-- START --

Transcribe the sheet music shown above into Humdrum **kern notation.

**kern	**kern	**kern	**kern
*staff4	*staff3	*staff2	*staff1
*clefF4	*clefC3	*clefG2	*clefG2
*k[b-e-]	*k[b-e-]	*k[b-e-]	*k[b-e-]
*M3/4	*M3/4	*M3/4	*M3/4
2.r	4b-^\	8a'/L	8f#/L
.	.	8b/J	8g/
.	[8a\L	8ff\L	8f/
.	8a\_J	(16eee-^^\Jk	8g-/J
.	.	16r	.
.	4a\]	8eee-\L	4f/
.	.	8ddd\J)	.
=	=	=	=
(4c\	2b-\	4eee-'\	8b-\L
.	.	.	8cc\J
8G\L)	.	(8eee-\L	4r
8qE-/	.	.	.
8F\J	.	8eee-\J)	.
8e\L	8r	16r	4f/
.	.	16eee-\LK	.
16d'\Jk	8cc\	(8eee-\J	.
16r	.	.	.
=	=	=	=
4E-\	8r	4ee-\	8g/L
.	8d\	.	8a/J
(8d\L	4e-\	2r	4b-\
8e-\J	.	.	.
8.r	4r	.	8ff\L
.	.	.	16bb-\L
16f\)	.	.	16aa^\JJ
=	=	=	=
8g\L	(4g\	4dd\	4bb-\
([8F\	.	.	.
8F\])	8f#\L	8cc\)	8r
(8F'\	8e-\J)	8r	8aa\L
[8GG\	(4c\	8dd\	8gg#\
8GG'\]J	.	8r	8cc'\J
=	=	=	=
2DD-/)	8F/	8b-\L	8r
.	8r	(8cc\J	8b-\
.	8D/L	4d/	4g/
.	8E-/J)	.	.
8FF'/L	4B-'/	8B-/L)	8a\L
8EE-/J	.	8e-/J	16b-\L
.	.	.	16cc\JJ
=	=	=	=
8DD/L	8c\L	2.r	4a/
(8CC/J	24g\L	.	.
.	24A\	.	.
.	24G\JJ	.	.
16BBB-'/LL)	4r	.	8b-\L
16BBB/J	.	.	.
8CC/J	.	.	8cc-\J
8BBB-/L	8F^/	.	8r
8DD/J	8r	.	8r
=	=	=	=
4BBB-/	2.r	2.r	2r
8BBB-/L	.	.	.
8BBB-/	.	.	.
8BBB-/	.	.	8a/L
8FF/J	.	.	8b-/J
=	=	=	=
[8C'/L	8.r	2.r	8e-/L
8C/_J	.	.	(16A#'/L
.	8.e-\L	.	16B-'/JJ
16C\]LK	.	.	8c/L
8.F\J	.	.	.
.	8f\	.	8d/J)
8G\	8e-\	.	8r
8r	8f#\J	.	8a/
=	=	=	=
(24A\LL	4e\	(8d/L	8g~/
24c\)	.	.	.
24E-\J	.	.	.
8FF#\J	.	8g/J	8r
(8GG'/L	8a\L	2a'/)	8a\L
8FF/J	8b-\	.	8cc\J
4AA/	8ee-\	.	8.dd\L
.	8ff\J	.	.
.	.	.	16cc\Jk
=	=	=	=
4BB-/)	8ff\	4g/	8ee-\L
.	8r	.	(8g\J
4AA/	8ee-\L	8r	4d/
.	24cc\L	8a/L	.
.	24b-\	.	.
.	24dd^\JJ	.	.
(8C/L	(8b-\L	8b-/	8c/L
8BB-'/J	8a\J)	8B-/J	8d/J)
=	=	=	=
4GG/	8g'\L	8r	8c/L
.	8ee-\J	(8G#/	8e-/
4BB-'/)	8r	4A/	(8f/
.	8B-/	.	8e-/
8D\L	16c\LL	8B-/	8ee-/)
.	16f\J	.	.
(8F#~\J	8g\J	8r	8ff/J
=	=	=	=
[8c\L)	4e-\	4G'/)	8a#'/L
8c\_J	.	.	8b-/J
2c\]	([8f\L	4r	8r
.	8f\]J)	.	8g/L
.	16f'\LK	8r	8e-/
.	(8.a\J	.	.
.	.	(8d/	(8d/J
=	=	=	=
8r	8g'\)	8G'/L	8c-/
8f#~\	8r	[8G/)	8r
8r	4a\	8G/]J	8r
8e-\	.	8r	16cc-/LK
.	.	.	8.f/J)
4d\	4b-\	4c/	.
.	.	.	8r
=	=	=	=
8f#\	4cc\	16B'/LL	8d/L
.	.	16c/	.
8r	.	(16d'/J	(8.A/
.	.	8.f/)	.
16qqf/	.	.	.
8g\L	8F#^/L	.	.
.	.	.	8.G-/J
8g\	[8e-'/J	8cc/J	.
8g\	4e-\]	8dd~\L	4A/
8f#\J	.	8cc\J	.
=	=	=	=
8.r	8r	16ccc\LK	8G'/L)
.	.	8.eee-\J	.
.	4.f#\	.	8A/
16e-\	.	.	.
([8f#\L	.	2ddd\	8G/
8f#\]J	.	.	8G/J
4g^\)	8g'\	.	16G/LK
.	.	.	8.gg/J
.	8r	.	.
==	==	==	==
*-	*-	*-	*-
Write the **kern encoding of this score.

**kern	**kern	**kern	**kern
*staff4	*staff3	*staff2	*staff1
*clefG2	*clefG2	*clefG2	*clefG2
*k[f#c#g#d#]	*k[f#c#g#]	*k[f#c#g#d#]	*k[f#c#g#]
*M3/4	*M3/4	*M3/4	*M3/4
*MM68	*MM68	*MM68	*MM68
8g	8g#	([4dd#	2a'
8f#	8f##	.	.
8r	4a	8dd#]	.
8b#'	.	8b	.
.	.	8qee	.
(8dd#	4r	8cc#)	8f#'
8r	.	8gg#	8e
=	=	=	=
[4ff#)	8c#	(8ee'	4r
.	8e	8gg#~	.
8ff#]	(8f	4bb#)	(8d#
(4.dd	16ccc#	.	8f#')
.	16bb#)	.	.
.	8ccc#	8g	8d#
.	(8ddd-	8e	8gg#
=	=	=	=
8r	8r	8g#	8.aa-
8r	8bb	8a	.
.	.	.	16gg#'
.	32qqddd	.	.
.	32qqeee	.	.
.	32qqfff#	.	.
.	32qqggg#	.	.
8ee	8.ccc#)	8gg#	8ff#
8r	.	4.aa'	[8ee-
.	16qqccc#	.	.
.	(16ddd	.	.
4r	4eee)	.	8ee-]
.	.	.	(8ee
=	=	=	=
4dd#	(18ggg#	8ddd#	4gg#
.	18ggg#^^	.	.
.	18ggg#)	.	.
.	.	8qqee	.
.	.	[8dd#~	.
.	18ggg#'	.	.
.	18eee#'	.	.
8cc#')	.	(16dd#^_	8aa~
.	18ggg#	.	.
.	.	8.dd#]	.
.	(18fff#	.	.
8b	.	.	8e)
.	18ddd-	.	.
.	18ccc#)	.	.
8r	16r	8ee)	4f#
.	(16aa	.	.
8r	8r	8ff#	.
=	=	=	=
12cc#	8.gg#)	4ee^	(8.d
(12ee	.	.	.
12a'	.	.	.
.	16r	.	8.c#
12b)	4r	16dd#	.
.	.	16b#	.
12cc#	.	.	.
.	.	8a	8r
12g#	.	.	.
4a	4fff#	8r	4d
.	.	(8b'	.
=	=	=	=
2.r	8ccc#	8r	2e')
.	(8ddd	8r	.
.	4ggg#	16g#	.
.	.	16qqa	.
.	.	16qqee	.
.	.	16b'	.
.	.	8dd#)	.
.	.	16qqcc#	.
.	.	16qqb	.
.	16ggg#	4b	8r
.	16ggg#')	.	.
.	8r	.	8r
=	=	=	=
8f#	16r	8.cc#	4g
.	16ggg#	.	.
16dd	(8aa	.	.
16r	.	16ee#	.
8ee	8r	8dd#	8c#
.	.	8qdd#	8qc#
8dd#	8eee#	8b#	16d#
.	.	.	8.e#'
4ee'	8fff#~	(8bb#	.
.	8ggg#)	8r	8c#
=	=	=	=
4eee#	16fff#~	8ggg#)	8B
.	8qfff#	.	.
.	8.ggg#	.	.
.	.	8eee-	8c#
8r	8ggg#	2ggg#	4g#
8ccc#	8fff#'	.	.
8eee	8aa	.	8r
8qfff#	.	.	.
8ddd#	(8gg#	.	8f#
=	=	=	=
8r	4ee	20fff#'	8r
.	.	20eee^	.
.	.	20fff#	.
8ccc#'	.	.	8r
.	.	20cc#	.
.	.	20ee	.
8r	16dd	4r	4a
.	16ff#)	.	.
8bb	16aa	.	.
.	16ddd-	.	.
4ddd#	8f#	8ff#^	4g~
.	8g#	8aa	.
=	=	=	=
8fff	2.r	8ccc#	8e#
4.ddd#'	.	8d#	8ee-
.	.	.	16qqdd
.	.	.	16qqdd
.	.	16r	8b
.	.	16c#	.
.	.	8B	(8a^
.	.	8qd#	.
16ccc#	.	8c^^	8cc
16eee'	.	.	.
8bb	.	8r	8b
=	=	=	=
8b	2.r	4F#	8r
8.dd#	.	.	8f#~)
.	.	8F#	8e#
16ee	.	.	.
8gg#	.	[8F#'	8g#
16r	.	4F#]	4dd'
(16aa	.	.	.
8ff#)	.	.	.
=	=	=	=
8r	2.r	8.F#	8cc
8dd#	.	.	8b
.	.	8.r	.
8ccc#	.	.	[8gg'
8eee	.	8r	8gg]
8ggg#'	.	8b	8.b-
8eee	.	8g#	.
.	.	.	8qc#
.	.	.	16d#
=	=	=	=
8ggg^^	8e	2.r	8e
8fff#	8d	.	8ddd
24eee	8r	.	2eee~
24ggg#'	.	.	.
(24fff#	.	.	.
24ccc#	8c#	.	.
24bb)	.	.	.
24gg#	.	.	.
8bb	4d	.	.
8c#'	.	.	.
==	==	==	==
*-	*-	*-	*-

-- END --

### Stated task
Please identify every line in the entries above that contains the string "kern", matching case exactly, and copy each of those lines in full.

### The response
Transcribe the sheet music shown above into Humdrum **kern notation.
**kern	**kern	**kern	**kern
Write the **kern encoding of this score.
**kern	**kern	**kern	**kern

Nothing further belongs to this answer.